## Problem description
Please transcribe the entries that follow exactly as they stand, skipping each picture.

[Start of Attachment]

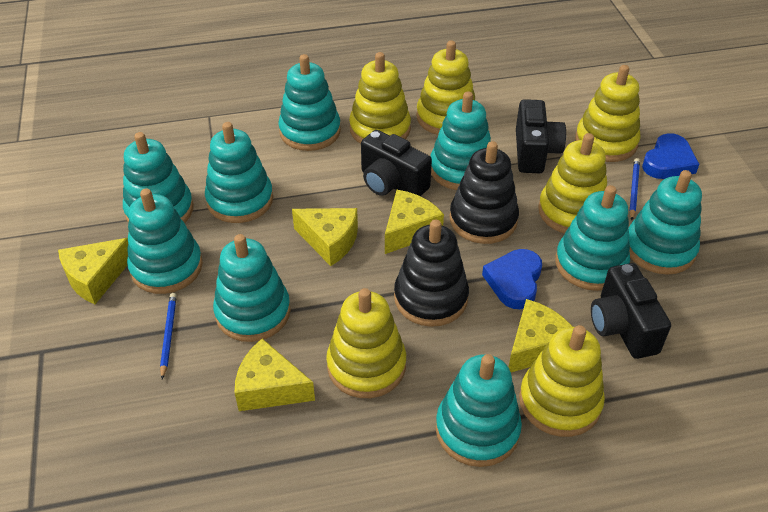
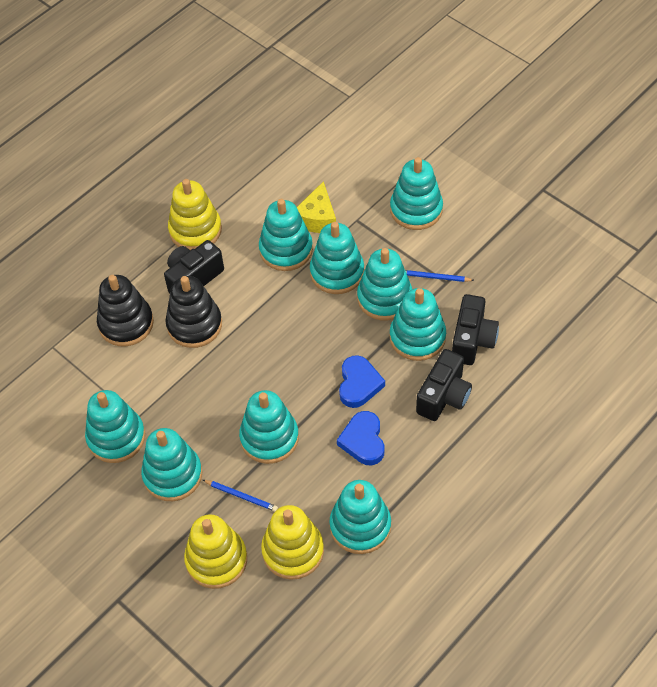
yellow cheese: 5 -> 1
yellow stacking toy: 6 -> 3

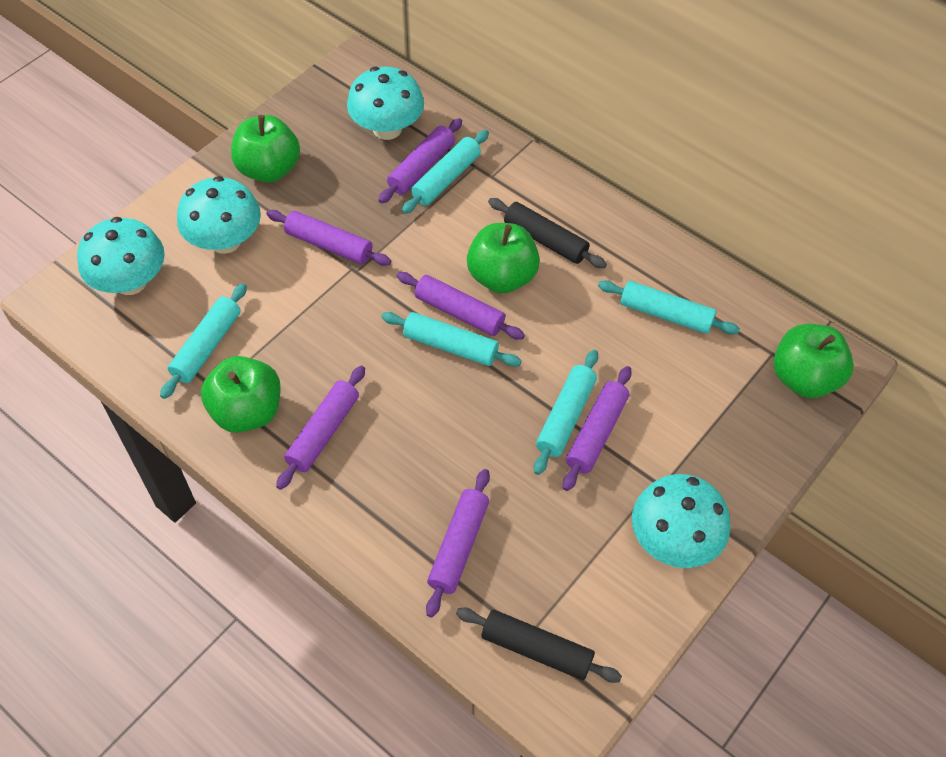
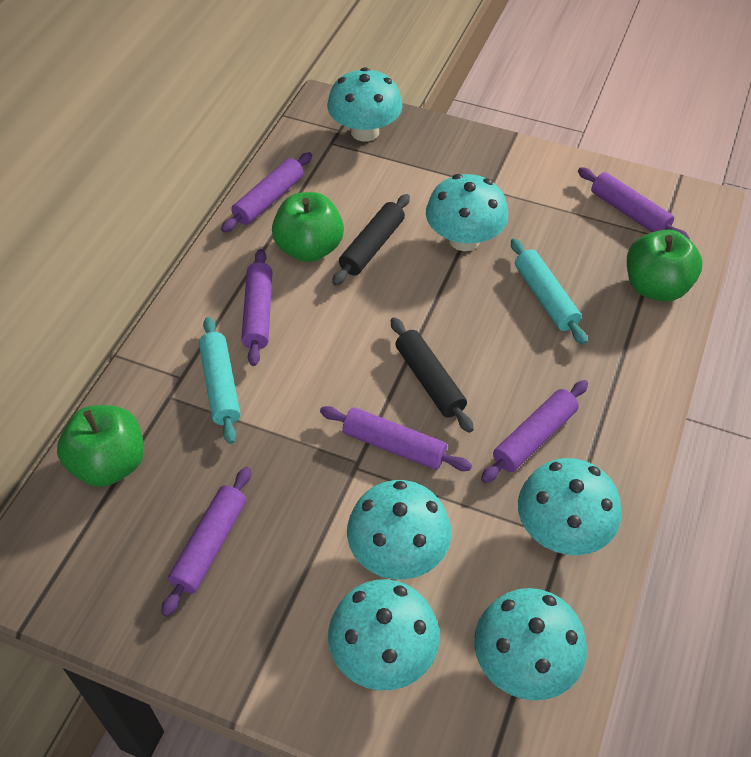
green apple: 4 -> 3
turquoise mushroom: 4 -> 6
turquoise rolling pin: 5 -> 2

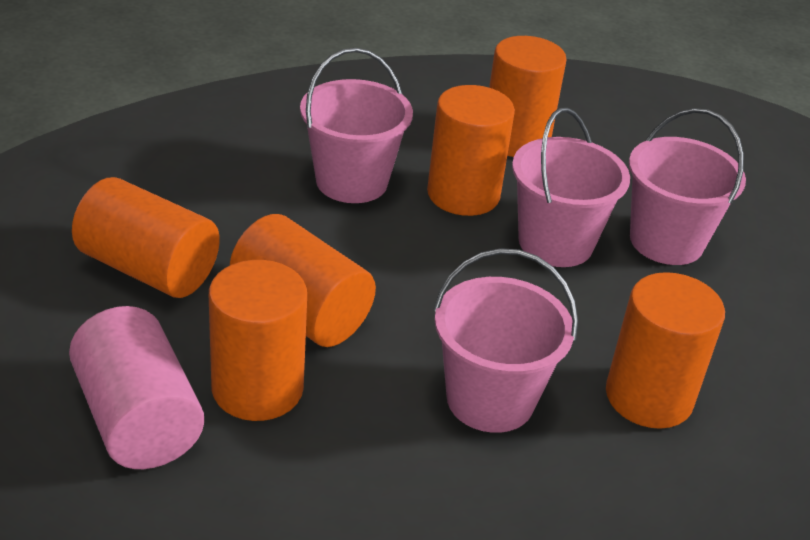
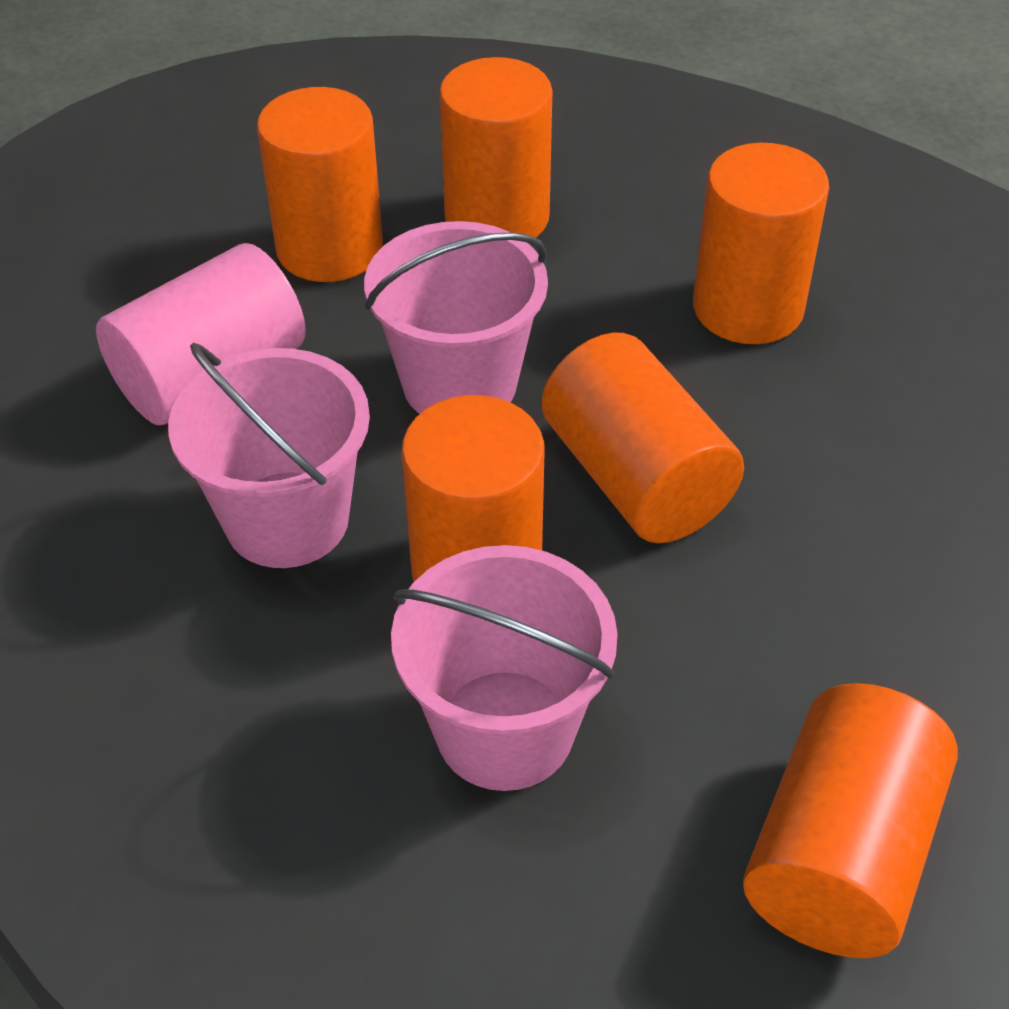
pink bucket: 4 -> 3

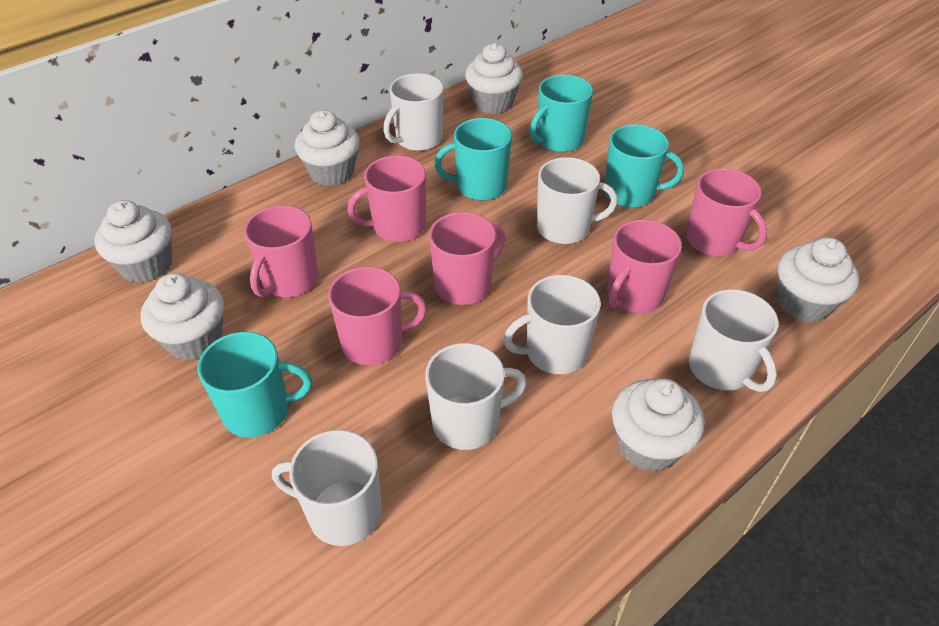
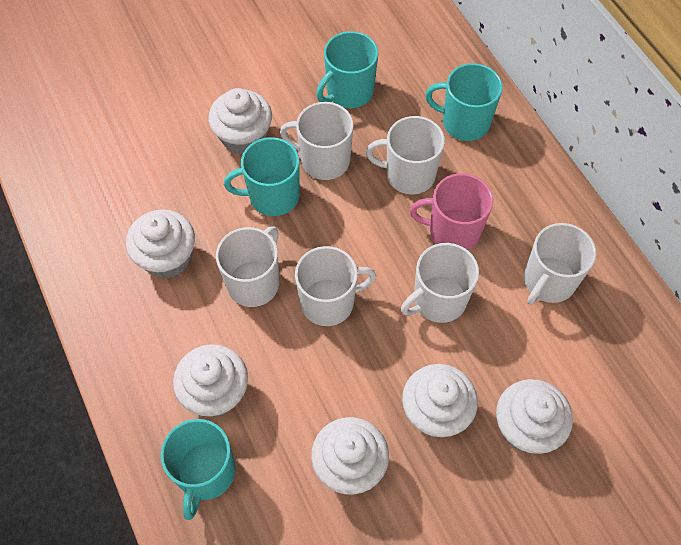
pink mug: 6 -> 1

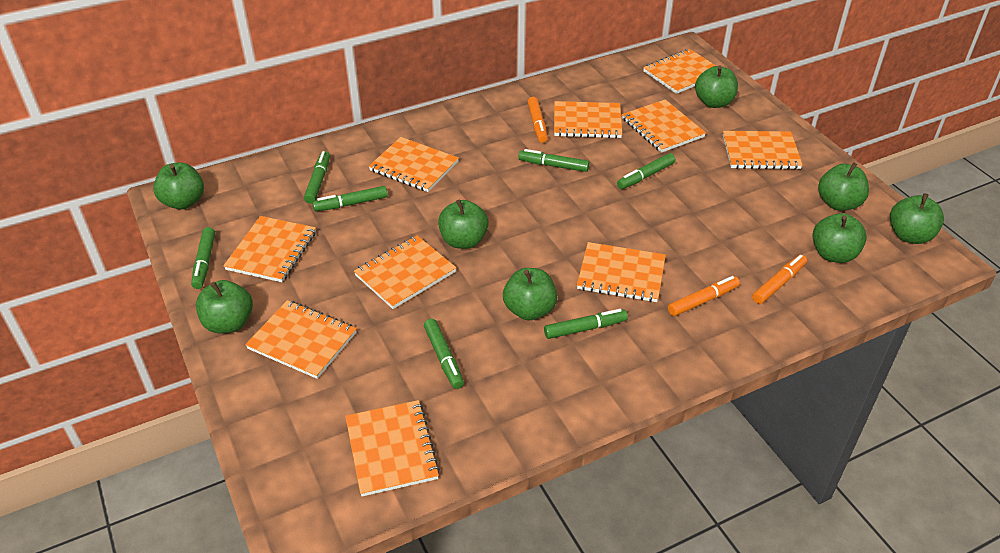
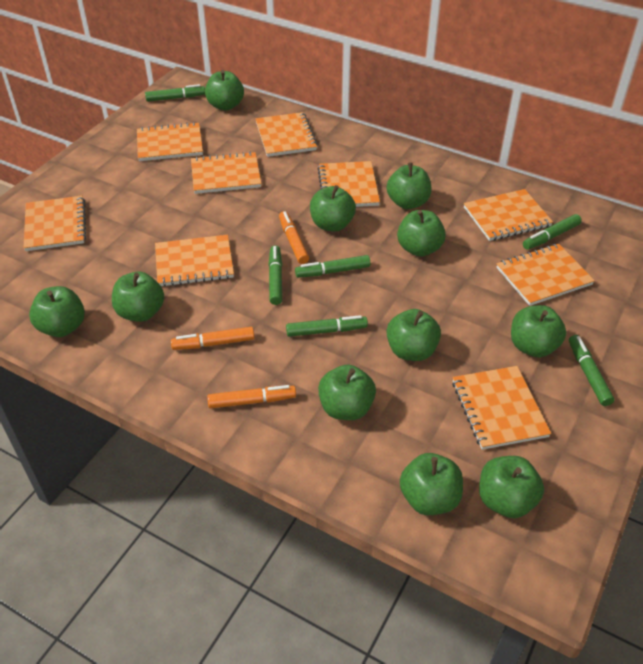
green apple: 8 -> 11
green marker: 7 -> 6
orange notebook: 10 -> 9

[End of Attachment]

## Response for this exercise
yellow cheese: 5 -> 1
yellow stacking toy: 6 -> 3

green apple: 4 -> 3
turquoise mushroom: 4 -> 6
turquoise rolling pin: 5 -> 2

pink bucket: 4 -> 3

pink mug: 6 -> 1

green apple: 8 -> 11
green marker: 7 -> 6
orange notebook: 10 -> 9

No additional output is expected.